AIM OF THE EXERCISE - Produce word for word the lines of the data below running from the one that has "cyan brick B6:C6" to the one that has "purple tile C10:D11", inclusive, and no others.

Scene comparison data:
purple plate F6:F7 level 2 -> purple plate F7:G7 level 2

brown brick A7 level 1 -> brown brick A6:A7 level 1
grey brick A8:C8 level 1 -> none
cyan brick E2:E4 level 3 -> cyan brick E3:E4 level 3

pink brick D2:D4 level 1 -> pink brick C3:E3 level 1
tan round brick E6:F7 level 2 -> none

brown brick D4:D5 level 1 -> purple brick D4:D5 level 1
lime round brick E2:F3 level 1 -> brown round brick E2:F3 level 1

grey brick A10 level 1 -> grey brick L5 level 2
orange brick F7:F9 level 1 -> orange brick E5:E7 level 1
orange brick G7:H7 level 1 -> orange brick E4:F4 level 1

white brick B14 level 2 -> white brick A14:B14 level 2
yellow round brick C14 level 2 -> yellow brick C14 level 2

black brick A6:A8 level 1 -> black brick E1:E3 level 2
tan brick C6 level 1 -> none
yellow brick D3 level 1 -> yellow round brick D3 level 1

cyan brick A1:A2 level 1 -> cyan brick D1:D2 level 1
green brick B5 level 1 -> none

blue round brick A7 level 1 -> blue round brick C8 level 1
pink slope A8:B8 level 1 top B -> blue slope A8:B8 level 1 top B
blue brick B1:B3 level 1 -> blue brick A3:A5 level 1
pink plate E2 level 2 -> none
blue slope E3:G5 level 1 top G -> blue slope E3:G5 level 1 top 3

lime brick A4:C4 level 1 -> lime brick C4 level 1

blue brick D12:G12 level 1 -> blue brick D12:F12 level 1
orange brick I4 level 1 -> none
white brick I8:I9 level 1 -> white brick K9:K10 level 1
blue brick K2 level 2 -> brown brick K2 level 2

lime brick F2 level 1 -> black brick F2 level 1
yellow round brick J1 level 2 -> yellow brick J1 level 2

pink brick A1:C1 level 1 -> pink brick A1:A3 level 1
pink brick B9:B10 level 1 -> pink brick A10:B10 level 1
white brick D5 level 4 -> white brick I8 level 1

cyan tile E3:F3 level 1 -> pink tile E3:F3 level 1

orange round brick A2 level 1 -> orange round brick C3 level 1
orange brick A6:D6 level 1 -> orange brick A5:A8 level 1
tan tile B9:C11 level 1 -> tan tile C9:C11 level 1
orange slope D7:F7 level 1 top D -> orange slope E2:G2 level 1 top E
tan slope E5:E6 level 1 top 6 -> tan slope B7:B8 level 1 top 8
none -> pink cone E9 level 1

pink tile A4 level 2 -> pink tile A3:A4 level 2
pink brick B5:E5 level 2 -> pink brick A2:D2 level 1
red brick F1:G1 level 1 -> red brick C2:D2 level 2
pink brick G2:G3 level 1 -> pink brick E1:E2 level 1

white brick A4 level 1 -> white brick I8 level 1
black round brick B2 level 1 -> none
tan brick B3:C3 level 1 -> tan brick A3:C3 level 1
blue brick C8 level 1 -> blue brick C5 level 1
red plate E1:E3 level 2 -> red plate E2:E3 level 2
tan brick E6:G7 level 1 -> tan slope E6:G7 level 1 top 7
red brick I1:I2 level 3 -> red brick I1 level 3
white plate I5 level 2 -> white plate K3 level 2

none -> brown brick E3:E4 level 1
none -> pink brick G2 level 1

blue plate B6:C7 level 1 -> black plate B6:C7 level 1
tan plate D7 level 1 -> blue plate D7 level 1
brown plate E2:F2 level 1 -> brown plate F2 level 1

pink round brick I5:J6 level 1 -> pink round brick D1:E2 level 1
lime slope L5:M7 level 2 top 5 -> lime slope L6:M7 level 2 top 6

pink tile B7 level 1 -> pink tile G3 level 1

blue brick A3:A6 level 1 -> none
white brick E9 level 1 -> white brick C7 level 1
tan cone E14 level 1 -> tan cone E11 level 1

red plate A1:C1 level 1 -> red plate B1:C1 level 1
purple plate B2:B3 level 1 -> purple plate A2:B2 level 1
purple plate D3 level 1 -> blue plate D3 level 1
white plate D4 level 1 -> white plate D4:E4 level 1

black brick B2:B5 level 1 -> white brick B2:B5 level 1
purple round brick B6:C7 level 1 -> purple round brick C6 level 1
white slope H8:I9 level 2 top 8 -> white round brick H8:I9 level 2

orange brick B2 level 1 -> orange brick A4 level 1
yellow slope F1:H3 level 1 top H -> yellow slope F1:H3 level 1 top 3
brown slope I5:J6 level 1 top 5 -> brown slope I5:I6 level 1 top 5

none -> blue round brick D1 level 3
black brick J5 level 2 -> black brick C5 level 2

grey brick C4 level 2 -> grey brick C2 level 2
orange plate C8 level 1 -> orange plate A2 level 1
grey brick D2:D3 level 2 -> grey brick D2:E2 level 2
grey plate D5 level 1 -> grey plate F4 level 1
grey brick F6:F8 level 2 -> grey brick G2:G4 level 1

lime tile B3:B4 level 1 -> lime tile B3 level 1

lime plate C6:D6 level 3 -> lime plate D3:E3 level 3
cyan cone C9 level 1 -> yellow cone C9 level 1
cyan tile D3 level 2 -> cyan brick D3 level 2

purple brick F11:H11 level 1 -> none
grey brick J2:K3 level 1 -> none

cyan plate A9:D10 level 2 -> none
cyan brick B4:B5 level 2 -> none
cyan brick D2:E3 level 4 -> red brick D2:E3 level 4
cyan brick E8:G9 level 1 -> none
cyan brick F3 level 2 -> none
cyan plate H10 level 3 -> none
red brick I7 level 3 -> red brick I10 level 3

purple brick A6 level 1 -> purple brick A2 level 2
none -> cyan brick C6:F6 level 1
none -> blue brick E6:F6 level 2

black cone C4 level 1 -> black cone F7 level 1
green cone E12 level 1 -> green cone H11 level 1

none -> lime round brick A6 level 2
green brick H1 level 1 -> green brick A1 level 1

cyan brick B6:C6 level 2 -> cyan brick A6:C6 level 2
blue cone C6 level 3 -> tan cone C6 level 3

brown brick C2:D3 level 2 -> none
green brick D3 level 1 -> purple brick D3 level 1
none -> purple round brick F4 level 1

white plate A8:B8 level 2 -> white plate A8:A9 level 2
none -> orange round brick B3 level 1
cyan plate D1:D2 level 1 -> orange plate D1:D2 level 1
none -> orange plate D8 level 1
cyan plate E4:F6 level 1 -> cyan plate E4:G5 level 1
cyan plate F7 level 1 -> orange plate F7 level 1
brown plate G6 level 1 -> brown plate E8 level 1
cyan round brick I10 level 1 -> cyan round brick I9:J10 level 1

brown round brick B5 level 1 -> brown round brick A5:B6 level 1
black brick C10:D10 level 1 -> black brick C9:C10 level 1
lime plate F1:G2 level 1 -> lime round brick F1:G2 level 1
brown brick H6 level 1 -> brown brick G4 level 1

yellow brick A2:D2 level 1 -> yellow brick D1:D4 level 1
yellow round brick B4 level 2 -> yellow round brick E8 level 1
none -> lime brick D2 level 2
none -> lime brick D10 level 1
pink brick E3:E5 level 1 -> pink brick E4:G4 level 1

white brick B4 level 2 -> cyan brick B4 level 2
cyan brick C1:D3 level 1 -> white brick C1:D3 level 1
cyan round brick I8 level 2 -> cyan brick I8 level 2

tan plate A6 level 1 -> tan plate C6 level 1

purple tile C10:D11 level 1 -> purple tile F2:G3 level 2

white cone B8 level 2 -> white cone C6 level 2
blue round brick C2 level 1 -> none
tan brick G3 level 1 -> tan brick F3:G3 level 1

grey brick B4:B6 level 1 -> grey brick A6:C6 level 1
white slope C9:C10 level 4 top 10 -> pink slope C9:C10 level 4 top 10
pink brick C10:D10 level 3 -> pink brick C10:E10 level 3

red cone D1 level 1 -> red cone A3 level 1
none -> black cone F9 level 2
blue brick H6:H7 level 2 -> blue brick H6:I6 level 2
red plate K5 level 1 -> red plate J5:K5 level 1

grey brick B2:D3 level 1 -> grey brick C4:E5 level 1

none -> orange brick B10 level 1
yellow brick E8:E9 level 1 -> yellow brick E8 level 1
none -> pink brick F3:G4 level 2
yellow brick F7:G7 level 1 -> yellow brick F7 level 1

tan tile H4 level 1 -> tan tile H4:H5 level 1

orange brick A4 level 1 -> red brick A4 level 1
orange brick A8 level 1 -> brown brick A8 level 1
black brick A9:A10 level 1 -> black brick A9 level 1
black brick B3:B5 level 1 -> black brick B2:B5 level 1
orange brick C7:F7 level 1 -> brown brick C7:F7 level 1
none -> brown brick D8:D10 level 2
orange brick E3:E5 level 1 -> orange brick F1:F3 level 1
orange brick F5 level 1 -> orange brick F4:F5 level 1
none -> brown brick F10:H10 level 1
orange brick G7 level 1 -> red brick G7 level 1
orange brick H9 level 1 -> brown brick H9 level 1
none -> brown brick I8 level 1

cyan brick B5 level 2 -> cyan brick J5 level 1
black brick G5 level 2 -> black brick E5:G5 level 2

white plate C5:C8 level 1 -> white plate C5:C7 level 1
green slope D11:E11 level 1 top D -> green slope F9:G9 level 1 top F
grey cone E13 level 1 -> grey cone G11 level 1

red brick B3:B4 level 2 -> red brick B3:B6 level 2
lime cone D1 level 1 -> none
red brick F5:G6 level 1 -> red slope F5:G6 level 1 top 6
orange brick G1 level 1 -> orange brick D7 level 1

RESULT OF THIS EXERCISE -
cyan brick B6:C6 level 2 -> cyan brick A6:C6 level 2
blue cone C6 level 3 -> tan cone C6 level 3

brown brick C2:D3 level 2 -> none
green brick D3 level 1 -> purple brick D3 level 1
none -> purple round brick F4 level 1

white plate A8:B8 level 2 -> white plate A8:A9 level 2
none -> orange round brick B3 level 1
cyan plate D1:D2 level 1 -> orange plate D1:D2 level 1
none -> orange plate D8 level 1
cyan plate E4:F6 level 1 -> cyan plate E4:G5 level 1
cyan plate F7 level 1 -> orange plate F7 level 1
brown plate G6 level 1 -> brown plate E8 level 1
cyan round brick I10 level 1 -> cyan round brick I9:J10 level 1

brown round brick B5 level 1 -> brown round brick A5:B6 level 1
black brick C10:D10 level 1 -> black brick C9:C10 level 1
lime plate F1:G2 level 1 -> lime round brick F1:G2 level 1
brown brick H6 level 1 -> brown brick G4 level 1

yellow brick A2:D2 level 1 -> yellow brick D1:D4 level 1
yellow round brick B4 level 2 -> yellow round brick E8 level 1
none -> lime brick D2 level 2
none -> lime brick D10 level 1
pink brick E3:E5 level 1 -> pink brick E4:G4 level 1

white brick B4 level 2 -> cyan brick B4 level 2
cyan brick C1:D3 level 1 -> white brick C1:D3 level 1
cyan round brick I8 level 2 -> cyan brick I8 level 2

tan plate A6 level 1 -> tan plate C6 level 1

purple tile C10:D11 level 1 -> purple tile F2:G3 level 2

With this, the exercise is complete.